** MATERIAL SHOWN **

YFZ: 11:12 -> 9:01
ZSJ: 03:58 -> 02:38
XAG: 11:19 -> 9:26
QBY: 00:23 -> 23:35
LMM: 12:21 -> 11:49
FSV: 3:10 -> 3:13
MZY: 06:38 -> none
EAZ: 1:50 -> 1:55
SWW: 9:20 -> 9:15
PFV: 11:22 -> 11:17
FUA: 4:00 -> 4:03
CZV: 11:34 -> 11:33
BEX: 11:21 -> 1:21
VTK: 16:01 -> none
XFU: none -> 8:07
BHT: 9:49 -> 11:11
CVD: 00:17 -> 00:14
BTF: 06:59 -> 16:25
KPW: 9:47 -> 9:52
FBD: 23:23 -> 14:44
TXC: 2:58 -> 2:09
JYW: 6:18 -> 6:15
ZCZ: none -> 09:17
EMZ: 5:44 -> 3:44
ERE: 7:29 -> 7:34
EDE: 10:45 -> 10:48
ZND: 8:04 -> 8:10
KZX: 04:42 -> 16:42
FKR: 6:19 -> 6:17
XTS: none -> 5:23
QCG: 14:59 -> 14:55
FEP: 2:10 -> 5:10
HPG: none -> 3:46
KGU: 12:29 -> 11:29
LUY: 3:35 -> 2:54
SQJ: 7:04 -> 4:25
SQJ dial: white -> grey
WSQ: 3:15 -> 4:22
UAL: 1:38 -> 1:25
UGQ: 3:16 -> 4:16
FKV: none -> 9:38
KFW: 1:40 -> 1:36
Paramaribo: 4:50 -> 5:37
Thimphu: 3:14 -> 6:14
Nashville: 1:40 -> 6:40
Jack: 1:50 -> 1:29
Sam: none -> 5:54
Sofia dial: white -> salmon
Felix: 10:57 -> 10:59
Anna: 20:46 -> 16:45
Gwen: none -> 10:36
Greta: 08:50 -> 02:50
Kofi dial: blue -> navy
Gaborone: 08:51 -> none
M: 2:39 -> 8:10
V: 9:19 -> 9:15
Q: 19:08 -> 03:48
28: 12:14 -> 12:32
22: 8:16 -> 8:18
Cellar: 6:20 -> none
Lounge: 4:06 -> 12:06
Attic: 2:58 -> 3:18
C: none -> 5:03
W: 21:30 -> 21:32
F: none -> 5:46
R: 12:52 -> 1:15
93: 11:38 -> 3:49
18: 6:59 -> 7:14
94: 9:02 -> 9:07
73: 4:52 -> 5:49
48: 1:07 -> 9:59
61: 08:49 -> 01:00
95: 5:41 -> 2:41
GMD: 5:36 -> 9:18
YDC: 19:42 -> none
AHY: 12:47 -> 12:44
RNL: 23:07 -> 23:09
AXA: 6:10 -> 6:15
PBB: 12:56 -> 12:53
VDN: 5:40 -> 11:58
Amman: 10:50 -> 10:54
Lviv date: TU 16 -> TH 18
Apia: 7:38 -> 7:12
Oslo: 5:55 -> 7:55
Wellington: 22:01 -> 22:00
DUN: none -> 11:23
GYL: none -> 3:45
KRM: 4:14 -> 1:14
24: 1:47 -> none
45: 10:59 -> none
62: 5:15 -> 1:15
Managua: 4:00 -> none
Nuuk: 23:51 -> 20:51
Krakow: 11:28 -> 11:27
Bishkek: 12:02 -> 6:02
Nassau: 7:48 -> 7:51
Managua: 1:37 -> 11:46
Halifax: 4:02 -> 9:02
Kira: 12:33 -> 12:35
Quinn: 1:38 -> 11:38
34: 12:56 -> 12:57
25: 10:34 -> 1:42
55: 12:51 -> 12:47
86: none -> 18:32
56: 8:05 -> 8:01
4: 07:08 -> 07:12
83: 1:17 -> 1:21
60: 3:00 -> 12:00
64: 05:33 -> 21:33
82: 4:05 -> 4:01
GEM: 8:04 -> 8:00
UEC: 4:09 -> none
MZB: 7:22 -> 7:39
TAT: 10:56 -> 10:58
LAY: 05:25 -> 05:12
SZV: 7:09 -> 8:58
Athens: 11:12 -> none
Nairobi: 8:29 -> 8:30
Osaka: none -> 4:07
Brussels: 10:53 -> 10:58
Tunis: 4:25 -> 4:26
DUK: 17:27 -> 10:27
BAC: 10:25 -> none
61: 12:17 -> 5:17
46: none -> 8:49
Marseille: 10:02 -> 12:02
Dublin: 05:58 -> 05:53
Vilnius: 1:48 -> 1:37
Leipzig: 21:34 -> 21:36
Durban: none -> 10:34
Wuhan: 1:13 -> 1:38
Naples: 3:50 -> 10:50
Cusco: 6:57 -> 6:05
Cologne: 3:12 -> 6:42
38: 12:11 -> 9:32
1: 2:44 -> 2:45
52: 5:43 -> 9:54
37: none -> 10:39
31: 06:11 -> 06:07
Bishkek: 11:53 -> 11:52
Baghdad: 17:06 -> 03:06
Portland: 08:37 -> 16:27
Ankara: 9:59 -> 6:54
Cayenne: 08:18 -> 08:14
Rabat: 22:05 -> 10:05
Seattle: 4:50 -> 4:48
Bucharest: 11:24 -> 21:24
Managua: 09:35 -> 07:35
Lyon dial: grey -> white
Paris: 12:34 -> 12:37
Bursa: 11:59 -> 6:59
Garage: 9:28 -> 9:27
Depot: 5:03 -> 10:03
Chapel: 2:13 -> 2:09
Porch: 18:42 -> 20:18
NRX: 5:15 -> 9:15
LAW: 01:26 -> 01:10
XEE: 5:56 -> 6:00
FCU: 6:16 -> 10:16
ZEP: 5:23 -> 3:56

** INSTRUCTIONS FOR THE TASK **
Copy all of the items above line by line, keeping every character unchanged.

** FINISHED ANSWER **
YFZ: 11:12 -> 9:01
ZSJ: 03:58 -> 02:38
XAG: 11:19 -> 9:26
QBY: 00:23 -> 23:35
LMM: 12:21 -> 11:49
FSV: 3:10 -> 3:13
MZY: 06:38 -> none
EAZ: 1:50 -> 1:55
SWW: 9:20 -> 9:15
PFV: 11:22 -> 11:17
FUA: 4:00 -> 4:03
CZV: 11:34 -> 11:33
BEX: 11:21 -> 1:21
VTK: 16:01 -> none
XFU: none -> 8:07
BHT: 9:49 -> 11:11
CVD: 00:17 -> 00:14
BTF: 06:59 -> 16:25
KPW: 9:47 -> 9:52
FBD: 23:23 -> 14:44
TXC: 2:58 -> 2:09
JYW: 6:18 -> 6:15
ZCZ: none -> 09:17
EMZ: 5:44 -> 3:44
ERE: 7:29 -> 7:34
EDE: 10:45 -> 10:48
ZND: 8:04 -> 8:10
KZX: 04:42 -> 16:42
FKR: 6:19 -> 6:17
XTS: none -> 5:23
QCG: 14:59 -> 14:55
FEP: 2:10 -> 5:10
HPG: none -> 3:46
KGU: 12:29 -> 11:29
LUY: 3:35 -> 2:54
SQJ: 7:04 -> 4:25
SQJ dial: white -> grey
WSQ: 3:15 -> 4:22
UAL: 1:38 -> 1:25
UGQ: 3:16 -> 4:16
FKV: none -> 9:38
KFW: 1:40 -> 1:36
Paramaribo: 4:50 -> 5:37
Thimphu: 3:14 -> 6:14
Nashville: 1:40 -> 6:40
Jack: 1:50 -> 1:29
Sam: none -> 5:54
Sofia dial: white -> salmon
Felix: 10:57 -> 10:59
Anna: 20:46 -> 16:45
Gwen: none -> 10:36
Greta: 08:50 -> 02:50
Kofi dial: blue -> navy
Gaborone: 08:51 -> none
M: 2:39 -> 8:10
V: 9:19 -> 9:15
Q: 19:08 -> 03:48
28: 12:14 -> 12:32
22: 8:16 -> 8:18
Cellar: 6:20 -> none
Lounge: 4:06 -> 12:06
Attic: 2:58 -> 3:18
C: none -> 5:03
W: 21:30 -> 21:32
F: none -> 5:46
R: 12:52 -> 1:15
93: 11:38 -> 3:49
18: 6:59 -> 7:14
94: 9:02 -> 9:07
73: 4:52 -> 5:49
48: 1:07 -> 9:59
61: 08:49 -> 01:00
95: 5:41 -> 2:41
GMD: 5:36 -> 9:18
YDC: 19:42 -> none
AHY: 12:47 -> 12:44
RNL: 23:07 -> 23:09
AXA: 6:10 -> 6:15
PBB: 12:56 -> 12:53
VDN: 5:40 -> 11:58
Amman: 10:50 -> 10:54
Lviv date: TU 16 -> TH 18
Apia: 7:38 -> 7:12
Oslo: 5:55 -> 7:55
Wellington: 22:01 -> 22:00
DUN: none -> 11:23
GYL: none -> 3:45
KRM: 4:14 -> 1:14
24: 1:47 -> none
45: 10:59 -> none
62: 5:15 -> 1:15
Managua: 4:00 -> none
Nuuk: 23:51 -> 20:51
Krakow: 11:28 -> 11:27
Bishkek: 12:02 -> 6:02
Nassau: 7:48 -> 7:51
Managua: 1:37 -> 11:46
Halifax: 4:02 -> 9:02
Kira: 12:33 -> 12:35
Quinn: 1:38 -> 11:38
34: 12:56 -> 12:57
25: 10:34 -> 1:42
55: 12:51 -> 12:47
86: none -> 18:32
56: 8:05 -> 8:01
4: 07:08 -> 07:12
83: 1:17 -> 1:21
60: 3:00 -> 12:00
64: 05:33 -> 21:33
82: 4:05 -> 4:01
GEM: 8:04 -> 8:00
UEC: 4:09 -> none
MZB: 7:22 -> 7:39
TAT: 10:56 -> 10:58
LAY: 05:25 -> 05:12
SZV: 7:09 -> 8:58
Athens: 11:12 -> none
Nairobi: 8:29 -> 8:30
Osaka: none -> 4:07
Brussels: 10:53 -> 10:58
Tunis: 4:25 -> 4:26
DUK: 17:27 -> 10:27
BAC: 10:25 -> none
61: 12:17 -> 5:17
46: none -> 8:49
Marseille: 10:02 -> 12:02
Dublin: 05:58 -> 05:53
Vilnius: 1:48 -> 1:37
Leipzig: 21:34 -> 21:36
Durban: none -> 10:34
Wuhan: 1:13 -> 1:38
Naples: 3:50 -> 10:50
Cusco: 6:57 -> 6:05
Cologne: 3:12 -> 6:42
38: 12:11 -> 9:32
1: 2:44 -> 2:45
52: 5:43 -> 9:54
37: none -> 10:39
31: 06:11 -> 06:07
Bishkek: 11:53 -> 11:52
Baghdad: 17:06 -> 03:06
Portland: 08:37 -> 16:27
Ankara: 9:59 -> 6:54
Cayenne: 08:18 -> 08:14
Rabat: 22:05 -> 10:05
Seattle: 4:50 -> 4:48
Bucharest: 11:24 -> 21:24
Managua: 09:35 -> 07:35
Lyon dial: grey -> white
Paris: 12:34 -> 12:37
Bursa: 11:59 -> 6:59
Garage: 9:28 -> 9:27
Depot: 5:03 -> 10:03
Chapel: 2:13 -> 2:09
Porch: 18:42 -> 20:18
NRX: 5:15 -> 9:15
LAW: 01:26 -> 01:10
XEE: 5:56 -> 6:00
FCU: 6:16 -> 10:16
ZEP: 5:23 -> 3:56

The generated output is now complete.